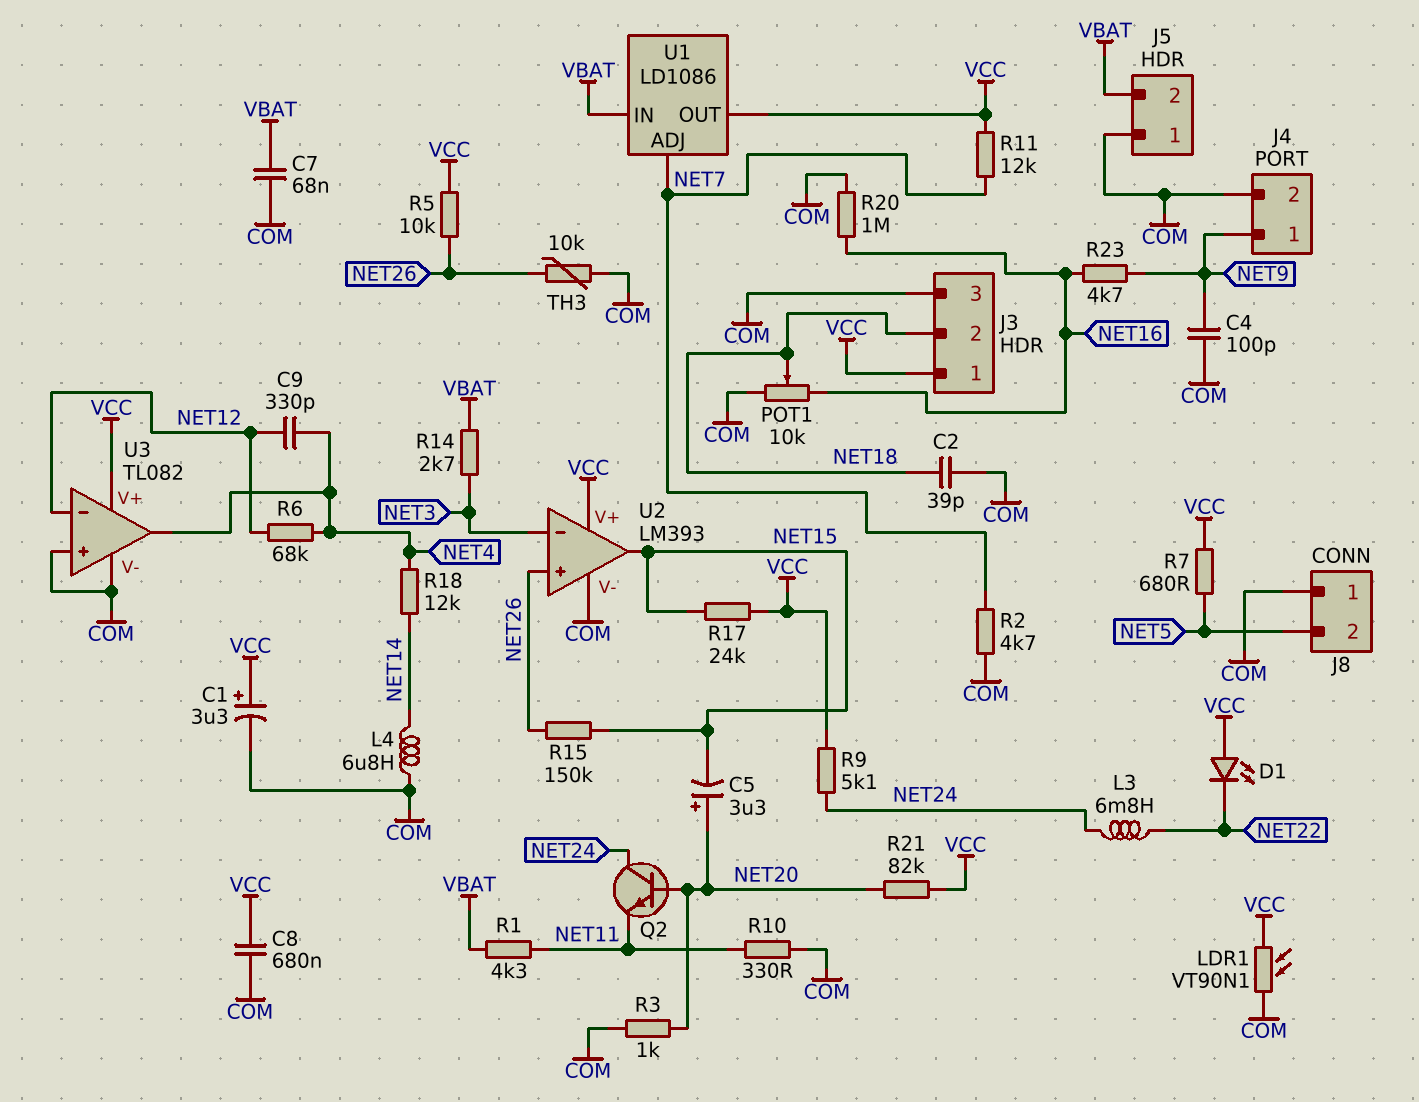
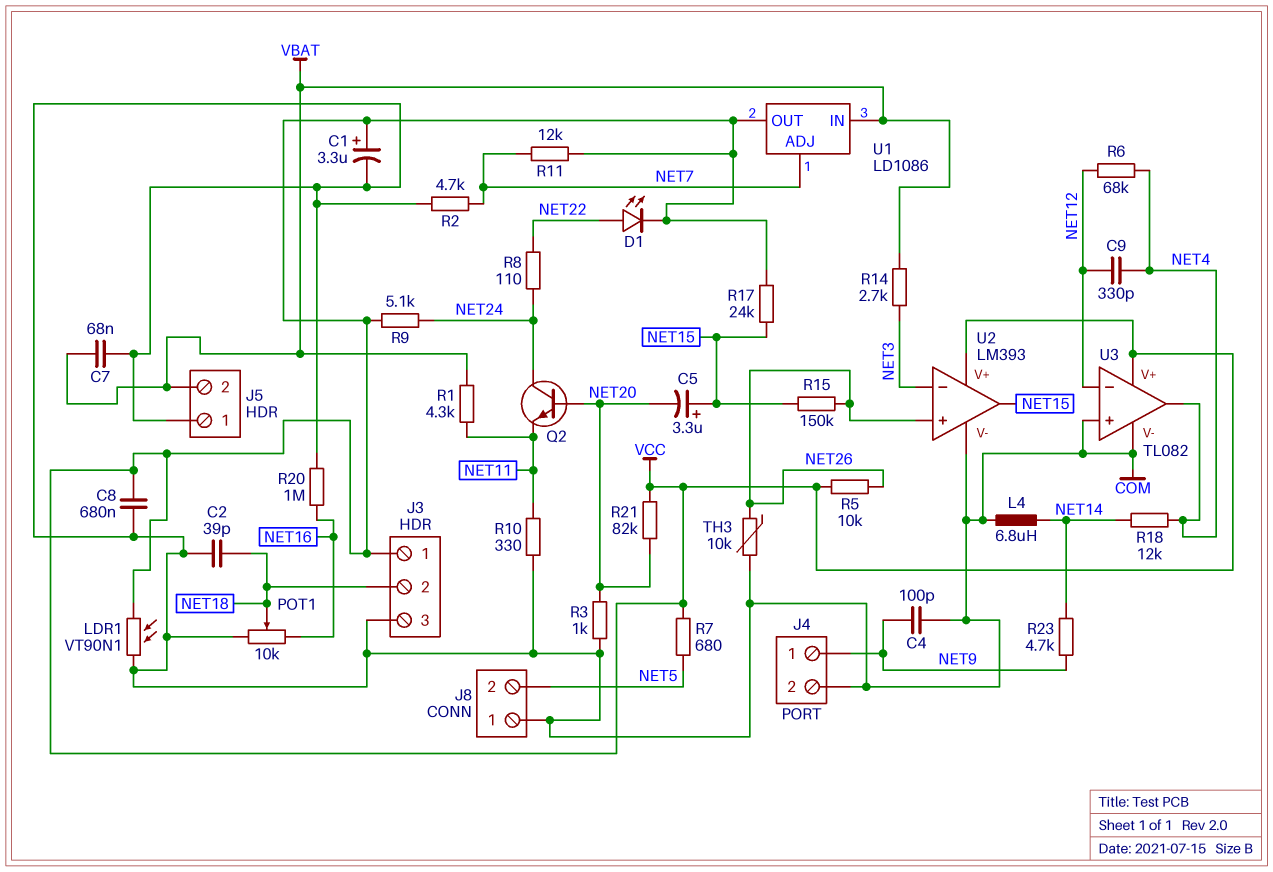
C5: 3.3uF (plus NET20, minus NET15) -> 3.3uF (plus NET15, minus NET20)
D1: LED (A VCC, K NET22) -> LED (A NET22, K VCC)
L3: 6.8mH (NET22, NET24) -> none
R8: none -> 110 (NET22, NET24)
R23: 4.7k (NET9, NET16) -> 4.7k (NET9, NET14)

§ **BRIEF**
Starting at the line that contains "D1: LED (A VCC, K", retype every line through the end of the records exactly, and nothing else.

§ **EXERCISE ANSWER**
D1: LED (A VCC, K NET22) -> LED (A NET22, K VCC)
L3: 6.8mH (NET22, NET24) -> none
R8: none -> 110 (NET22, NET24)
R23: 4.7k (NET9, NET16) -> 4.7k (NET9, NET14)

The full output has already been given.